■ Problem requirements
Please report every line of the records below that contains the word "major". Case counts, so match capital and lowercase letters.

Dataset rows:
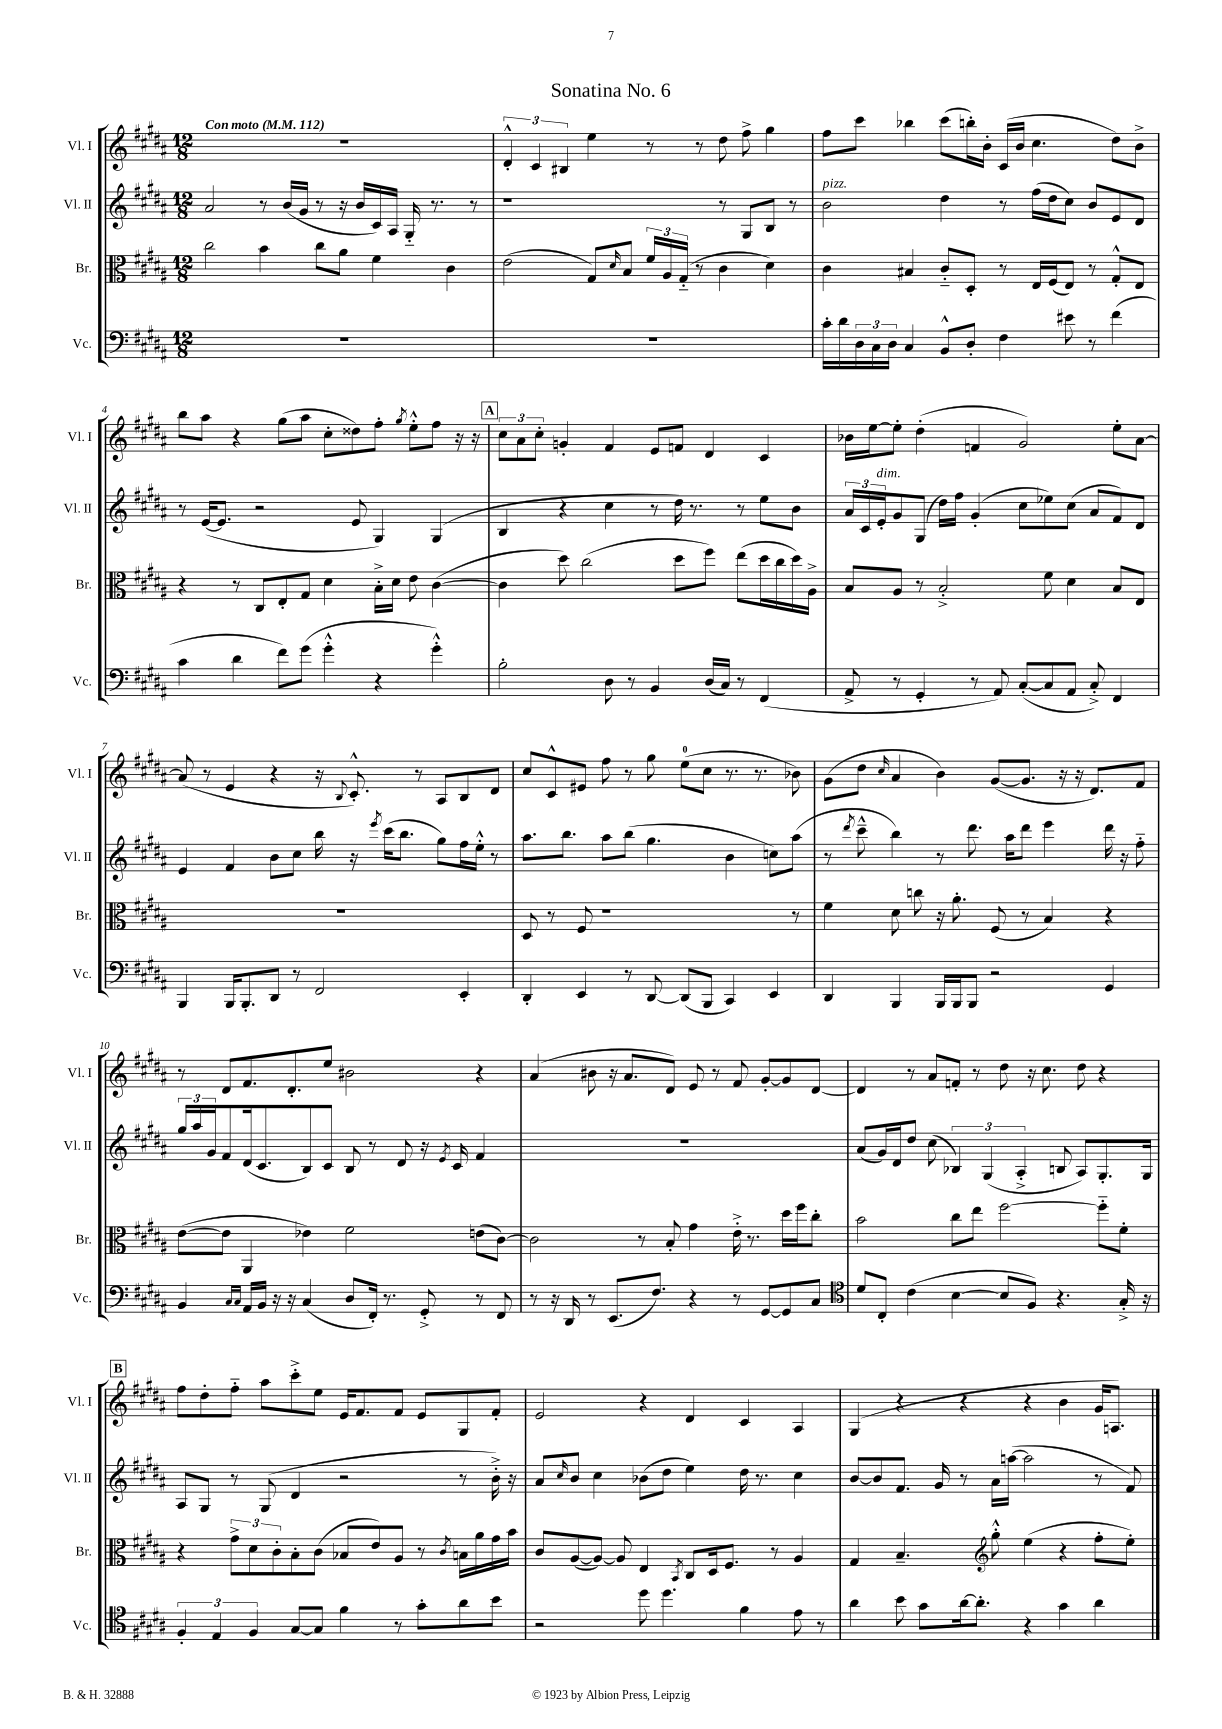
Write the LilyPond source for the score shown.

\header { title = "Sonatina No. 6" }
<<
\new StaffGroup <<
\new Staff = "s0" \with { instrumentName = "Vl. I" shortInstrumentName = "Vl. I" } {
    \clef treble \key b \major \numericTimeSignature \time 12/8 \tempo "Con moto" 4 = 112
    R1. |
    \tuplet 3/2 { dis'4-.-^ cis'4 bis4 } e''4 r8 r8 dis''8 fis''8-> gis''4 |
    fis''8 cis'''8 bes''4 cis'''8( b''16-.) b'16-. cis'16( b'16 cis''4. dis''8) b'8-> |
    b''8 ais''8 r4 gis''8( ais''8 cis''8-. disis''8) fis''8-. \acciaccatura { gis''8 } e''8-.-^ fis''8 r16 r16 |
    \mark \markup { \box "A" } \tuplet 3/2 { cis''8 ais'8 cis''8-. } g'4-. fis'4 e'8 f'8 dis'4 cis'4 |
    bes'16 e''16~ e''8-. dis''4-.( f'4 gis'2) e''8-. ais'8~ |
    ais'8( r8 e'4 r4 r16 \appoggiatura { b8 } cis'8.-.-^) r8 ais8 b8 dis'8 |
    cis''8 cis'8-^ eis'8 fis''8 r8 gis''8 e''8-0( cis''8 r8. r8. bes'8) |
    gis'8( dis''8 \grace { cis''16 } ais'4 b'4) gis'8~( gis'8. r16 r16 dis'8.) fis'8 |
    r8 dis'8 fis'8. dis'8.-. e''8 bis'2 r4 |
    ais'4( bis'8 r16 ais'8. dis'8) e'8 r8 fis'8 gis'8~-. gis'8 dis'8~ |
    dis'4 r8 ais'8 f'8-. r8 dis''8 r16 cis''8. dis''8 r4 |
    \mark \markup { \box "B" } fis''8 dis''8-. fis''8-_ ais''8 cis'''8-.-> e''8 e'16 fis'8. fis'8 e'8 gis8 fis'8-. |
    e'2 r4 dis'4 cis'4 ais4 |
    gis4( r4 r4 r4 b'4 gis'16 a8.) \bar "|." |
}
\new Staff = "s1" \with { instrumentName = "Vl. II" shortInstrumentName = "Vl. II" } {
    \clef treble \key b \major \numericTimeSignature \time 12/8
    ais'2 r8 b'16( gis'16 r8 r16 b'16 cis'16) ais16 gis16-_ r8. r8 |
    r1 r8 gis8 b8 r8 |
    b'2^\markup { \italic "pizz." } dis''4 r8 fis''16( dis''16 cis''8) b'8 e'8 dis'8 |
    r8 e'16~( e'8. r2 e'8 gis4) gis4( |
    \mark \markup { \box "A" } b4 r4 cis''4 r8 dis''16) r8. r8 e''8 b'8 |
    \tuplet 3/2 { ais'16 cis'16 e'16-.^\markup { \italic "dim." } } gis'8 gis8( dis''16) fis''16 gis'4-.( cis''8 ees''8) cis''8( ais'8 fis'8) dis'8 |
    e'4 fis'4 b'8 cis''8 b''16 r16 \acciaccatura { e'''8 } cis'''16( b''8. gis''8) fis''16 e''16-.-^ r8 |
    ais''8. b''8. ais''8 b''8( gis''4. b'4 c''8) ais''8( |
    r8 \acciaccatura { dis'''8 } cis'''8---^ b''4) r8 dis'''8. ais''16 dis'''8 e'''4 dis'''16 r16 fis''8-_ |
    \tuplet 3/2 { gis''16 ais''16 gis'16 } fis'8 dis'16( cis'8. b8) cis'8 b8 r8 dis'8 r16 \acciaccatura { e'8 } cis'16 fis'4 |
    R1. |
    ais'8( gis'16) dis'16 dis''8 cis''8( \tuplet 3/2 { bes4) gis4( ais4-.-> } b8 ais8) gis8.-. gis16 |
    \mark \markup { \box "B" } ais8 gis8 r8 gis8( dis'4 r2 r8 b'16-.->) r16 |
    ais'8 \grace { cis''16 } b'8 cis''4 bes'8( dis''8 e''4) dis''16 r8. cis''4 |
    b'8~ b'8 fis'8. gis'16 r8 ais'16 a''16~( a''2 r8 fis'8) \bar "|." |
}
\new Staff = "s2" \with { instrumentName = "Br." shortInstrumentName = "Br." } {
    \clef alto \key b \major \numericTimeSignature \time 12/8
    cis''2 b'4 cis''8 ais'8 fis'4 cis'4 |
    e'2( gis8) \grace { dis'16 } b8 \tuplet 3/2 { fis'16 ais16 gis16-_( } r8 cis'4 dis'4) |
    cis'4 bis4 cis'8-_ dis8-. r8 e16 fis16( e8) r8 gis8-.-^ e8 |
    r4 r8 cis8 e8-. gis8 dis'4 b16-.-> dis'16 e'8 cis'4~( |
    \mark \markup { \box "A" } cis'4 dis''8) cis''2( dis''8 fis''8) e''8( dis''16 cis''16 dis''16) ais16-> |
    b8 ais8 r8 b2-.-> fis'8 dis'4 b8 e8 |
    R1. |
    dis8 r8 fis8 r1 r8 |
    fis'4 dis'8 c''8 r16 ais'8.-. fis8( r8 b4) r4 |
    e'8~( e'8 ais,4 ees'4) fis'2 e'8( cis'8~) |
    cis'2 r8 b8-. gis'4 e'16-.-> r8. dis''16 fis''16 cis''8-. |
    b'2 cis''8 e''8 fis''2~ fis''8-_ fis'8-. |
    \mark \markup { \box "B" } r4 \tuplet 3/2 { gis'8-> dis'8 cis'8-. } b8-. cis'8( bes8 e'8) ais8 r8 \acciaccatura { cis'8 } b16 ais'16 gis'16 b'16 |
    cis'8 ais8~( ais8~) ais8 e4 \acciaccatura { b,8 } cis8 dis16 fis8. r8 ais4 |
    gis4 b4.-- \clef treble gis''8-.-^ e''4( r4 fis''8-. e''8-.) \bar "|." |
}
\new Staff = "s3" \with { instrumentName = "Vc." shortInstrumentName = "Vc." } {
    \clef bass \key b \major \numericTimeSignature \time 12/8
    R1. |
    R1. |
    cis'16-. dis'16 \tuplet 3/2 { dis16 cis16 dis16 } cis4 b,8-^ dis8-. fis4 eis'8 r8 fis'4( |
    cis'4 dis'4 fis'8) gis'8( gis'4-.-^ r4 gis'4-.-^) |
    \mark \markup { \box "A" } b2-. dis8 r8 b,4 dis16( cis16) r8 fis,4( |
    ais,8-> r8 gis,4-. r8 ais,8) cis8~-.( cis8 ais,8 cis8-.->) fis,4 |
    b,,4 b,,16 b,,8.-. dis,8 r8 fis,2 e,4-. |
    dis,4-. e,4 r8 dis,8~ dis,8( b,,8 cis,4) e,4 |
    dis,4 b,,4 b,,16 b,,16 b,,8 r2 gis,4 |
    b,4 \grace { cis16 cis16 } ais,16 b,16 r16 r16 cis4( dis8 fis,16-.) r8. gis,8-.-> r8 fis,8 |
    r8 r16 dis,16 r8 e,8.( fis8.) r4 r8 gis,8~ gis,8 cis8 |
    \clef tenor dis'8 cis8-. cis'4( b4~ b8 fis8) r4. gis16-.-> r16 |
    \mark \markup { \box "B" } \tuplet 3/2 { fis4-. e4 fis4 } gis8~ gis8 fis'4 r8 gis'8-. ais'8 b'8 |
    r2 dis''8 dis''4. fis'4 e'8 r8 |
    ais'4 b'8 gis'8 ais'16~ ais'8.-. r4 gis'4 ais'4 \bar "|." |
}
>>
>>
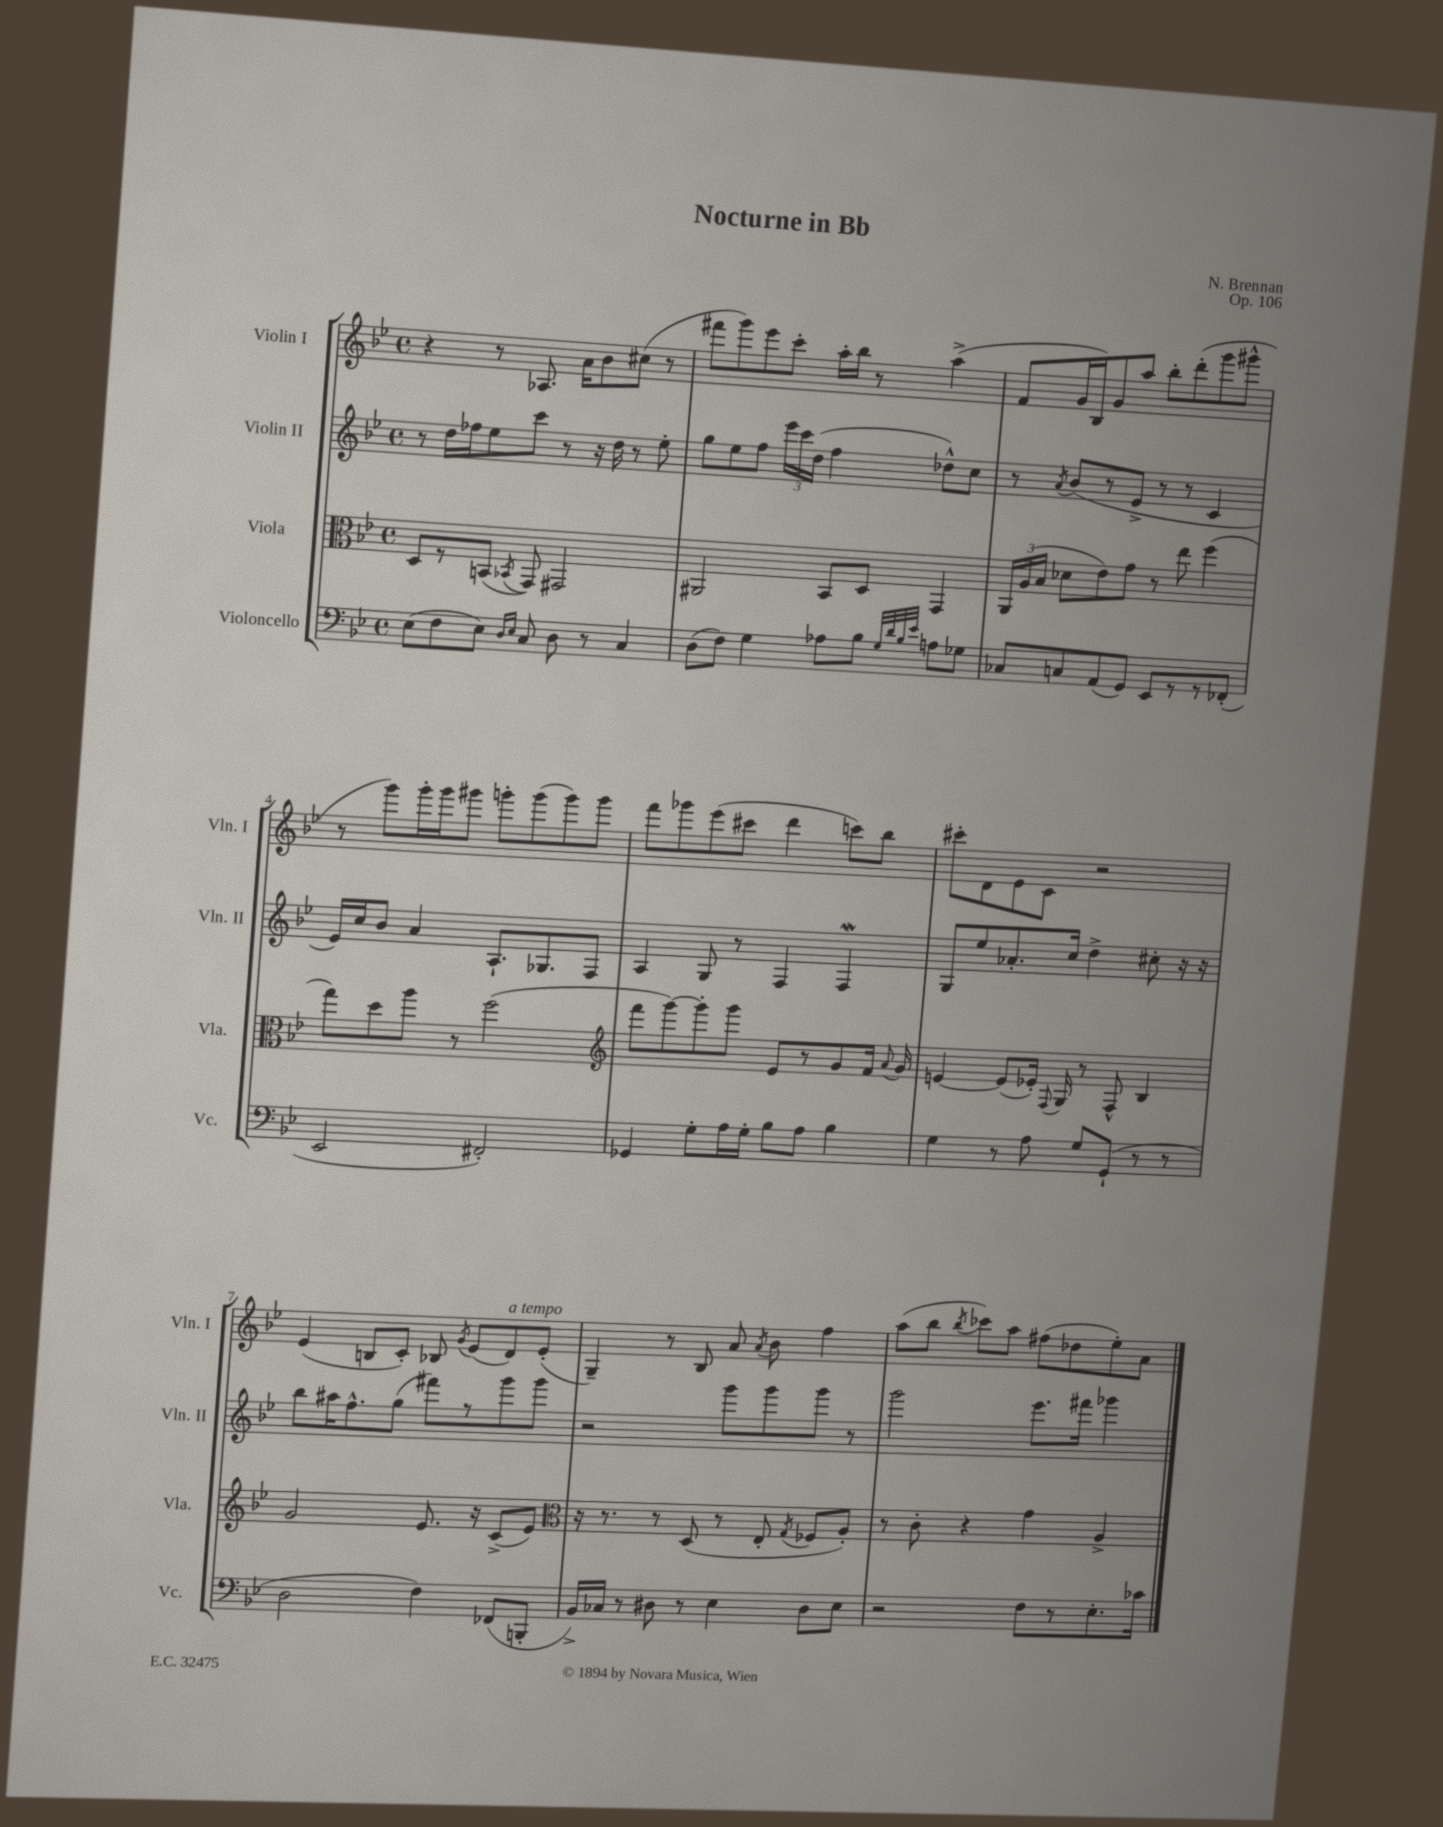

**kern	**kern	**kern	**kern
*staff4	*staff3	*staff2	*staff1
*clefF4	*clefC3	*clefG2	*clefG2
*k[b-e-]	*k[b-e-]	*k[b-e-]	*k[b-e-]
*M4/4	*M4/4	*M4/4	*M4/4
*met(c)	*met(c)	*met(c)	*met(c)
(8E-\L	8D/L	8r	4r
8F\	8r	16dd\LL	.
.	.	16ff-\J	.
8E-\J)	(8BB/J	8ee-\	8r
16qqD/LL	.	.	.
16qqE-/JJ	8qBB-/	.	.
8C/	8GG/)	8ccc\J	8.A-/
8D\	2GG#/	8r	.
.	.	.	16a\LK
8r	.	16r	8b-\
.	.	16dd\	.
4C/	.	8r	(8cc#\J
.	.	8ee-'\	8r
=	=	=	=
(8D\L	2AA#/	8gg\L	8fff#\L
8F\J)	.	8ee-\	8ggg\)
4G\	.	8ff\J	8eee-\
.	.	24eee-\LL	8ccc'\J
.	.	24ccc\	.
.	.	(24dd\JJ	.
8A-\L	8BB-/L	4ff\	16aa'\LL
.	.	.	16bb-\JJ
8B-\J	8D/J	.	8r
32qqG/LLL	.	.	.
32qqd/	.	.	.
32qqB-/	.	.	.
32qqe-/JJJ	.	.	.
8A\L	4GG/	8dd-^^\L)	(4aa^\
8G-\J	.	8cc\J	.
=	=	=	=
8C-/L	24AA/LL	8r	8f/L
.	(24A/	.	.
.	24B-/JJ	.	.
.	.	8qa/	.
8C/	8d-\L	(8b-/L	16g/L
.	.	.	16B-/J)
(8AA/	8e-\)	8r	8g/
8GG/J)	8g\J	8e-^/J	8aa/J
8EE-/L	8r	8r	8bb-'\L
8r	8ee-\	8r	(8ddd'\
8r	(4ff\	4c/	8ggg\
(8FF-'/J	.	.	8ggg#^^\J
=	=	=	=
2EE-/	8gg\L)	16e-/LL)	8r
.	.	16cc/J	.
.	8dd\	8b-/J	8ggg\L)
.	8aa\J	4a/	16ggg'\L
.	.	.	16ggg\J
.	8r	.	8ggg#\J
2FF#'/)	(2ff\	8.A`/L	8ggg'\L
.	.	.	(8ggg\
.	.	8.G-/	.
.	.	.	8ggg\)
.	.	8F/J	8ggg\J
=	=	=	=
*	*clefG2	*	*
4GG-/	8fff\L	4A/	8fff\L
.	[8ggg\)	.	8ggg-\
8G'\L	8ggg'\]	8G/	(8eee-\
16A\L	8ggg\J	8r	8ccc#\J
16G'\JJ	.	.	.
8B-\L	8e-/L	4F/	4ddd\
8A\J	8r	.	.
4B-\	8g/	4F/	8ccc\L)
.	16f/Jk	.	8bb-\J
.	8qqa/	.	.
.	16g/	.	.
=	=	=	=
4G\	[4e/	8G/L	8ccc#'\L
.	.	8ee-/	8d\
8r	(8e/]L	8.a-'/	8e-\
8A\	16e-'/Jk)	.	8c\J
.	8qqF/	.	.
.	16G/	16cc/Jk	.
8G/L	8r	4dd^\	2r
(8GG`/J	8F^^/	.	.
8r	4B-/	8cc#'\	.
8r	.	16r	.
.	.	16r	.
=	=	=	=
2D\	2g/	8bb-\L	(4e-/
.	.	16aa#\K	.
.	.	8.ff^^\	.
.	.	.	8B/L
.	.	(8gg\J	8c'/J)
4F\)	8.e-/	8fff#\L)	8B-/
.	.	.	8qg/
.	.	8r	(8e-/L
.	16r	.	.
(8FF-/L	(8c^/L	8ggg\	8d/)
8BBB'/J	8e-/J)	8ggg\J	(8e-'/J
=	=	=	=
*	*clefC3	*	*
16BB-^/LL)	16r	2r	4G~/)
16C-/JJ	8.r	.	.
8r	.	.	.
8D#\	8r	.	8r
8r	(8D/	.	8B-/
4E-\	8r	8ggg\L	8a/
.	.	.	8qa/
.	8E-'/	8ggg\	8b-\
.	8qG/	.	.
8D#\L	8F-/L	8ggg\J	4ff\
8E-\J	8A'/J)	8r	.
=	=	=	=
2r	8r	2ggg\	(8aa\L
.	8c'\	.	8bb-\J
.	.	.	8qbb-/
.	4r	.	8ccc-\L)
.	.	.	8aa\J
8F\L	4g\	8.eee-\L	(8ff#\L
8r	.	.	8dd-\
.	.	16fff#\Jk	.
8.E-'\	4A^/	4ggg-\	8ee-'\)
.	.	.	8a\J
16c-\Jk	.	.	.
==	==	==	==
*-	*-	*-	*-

■ Answer for the task
    \clef treble \key b \major \numericTimeSignature \time 12/8 \tempo "Con moto" 4 = 112
    \clef treble \key b \major \numericTimeSignature \time 12/8
    \clef alto \key b \major \numericTimeSignature \time 12/8
    \clef bass \key b \major \numericTimeSignature \time 12/8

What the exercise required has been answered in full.